> [Exercise details] From the entries below, reproduce exactly the line containing "[264 166 305 210]", the line containing "[61 367 133 442]", and every line in between, with nothing added.

> [Given entries]

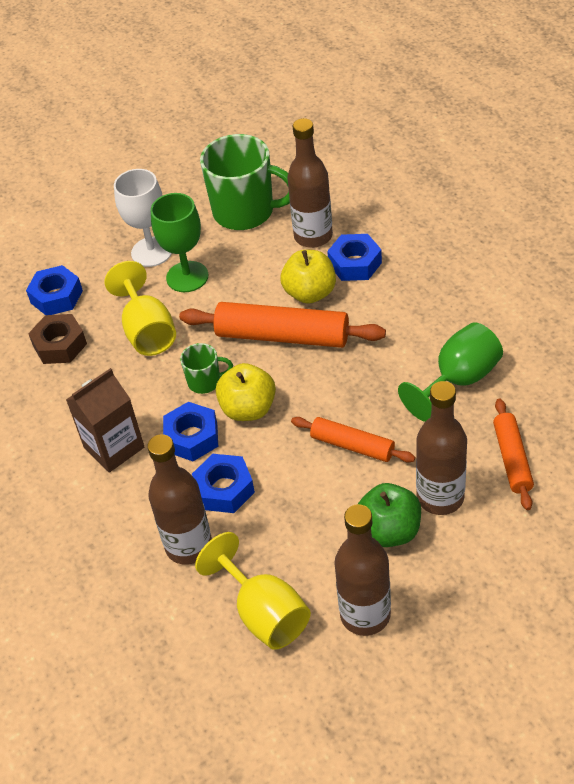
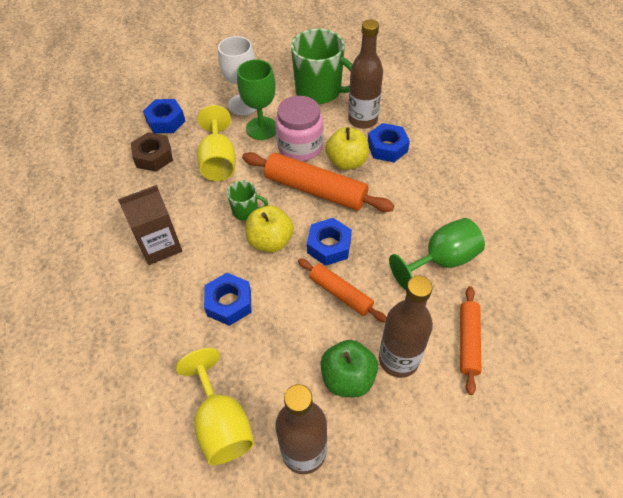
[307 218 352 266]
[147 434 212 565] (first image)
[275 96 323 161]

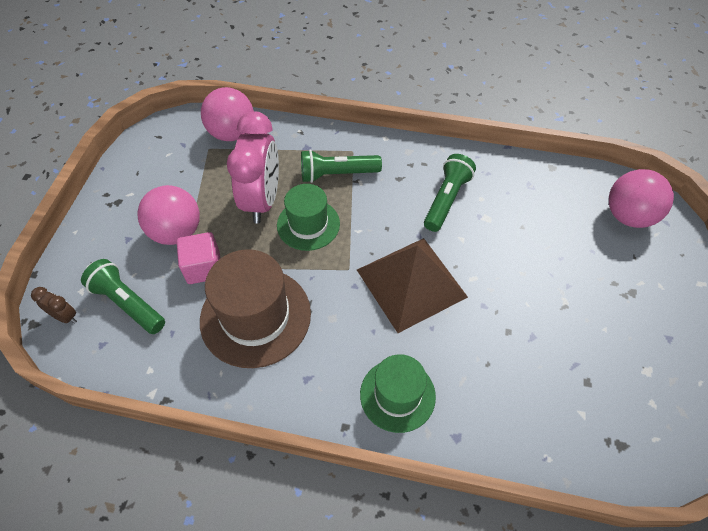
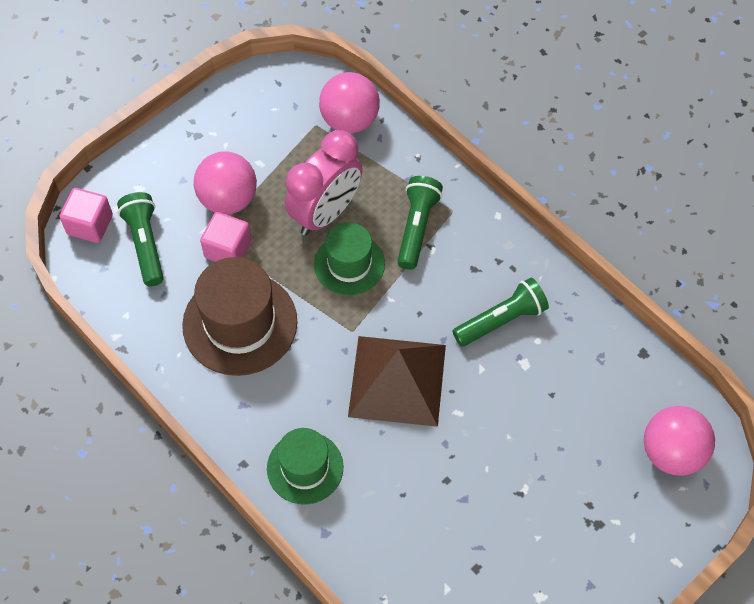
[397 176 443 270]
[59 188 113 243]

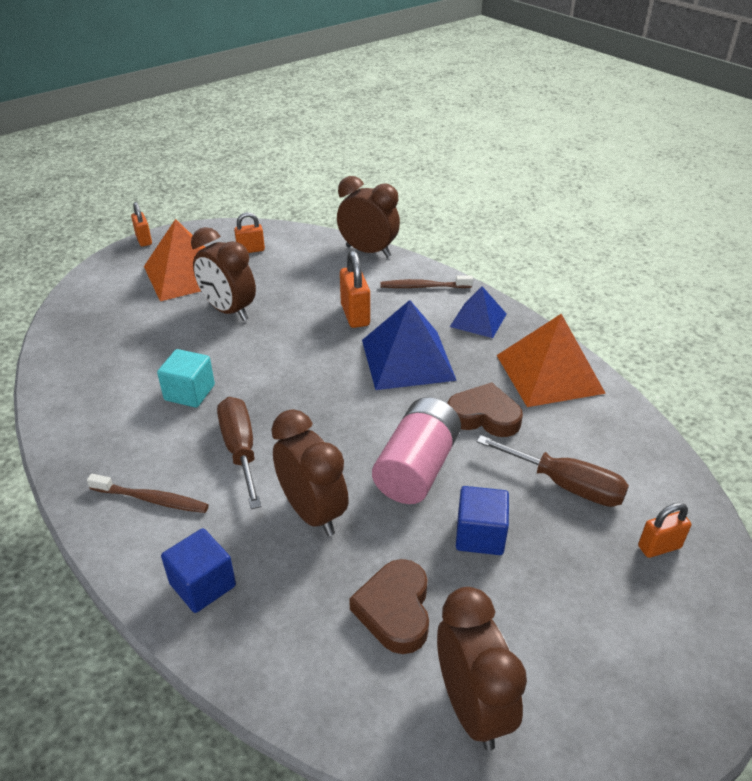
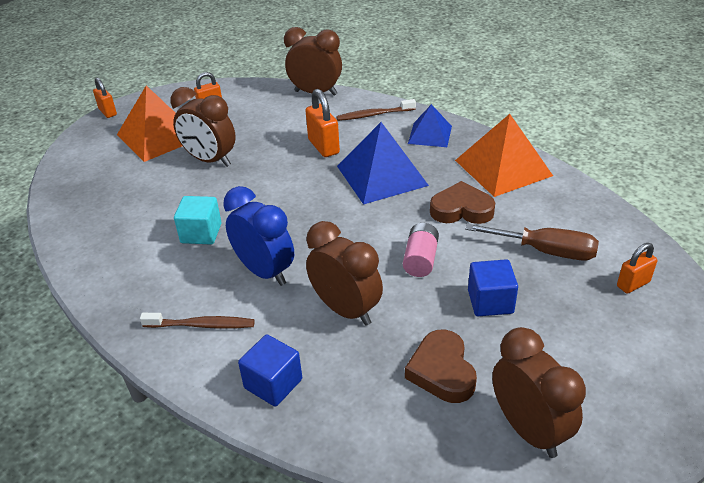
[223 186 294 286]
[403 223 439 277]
...
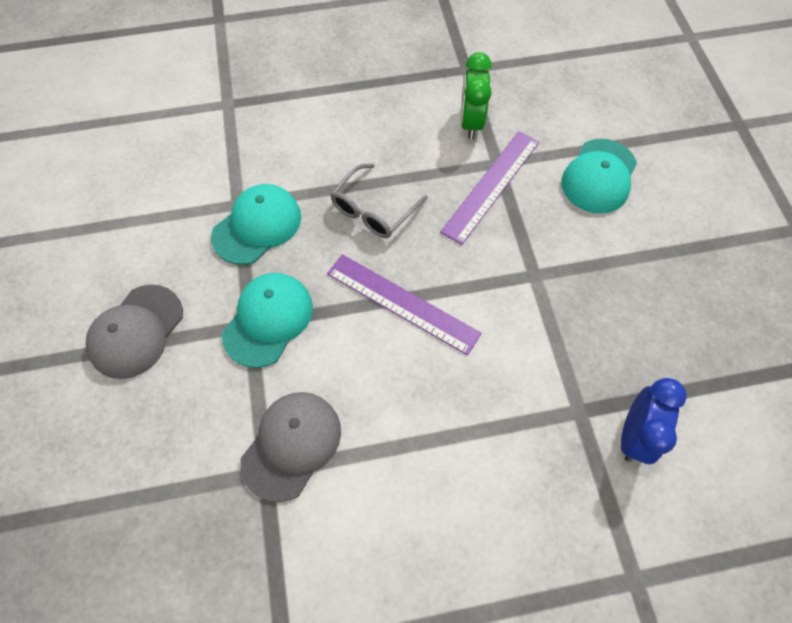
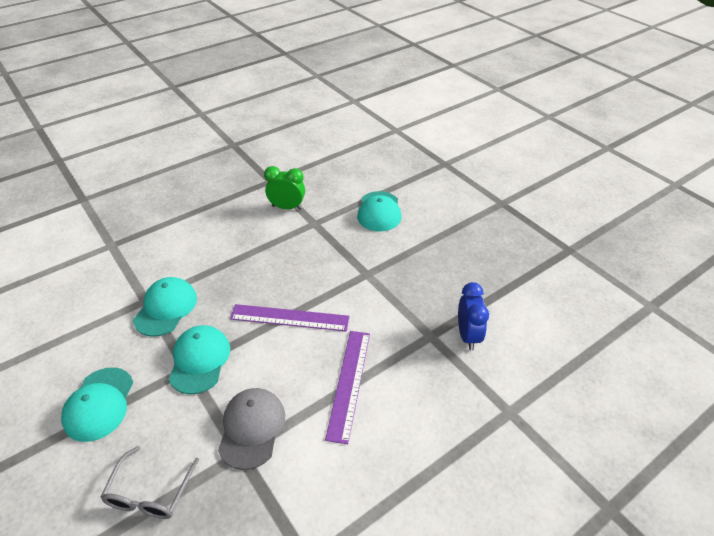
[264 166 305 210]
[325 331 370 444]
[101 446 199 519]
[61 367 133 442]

> [Exercise response]
[264 166 305 210]
[325 331 370 444]
[101 446 199 519]
[61 367 133 442]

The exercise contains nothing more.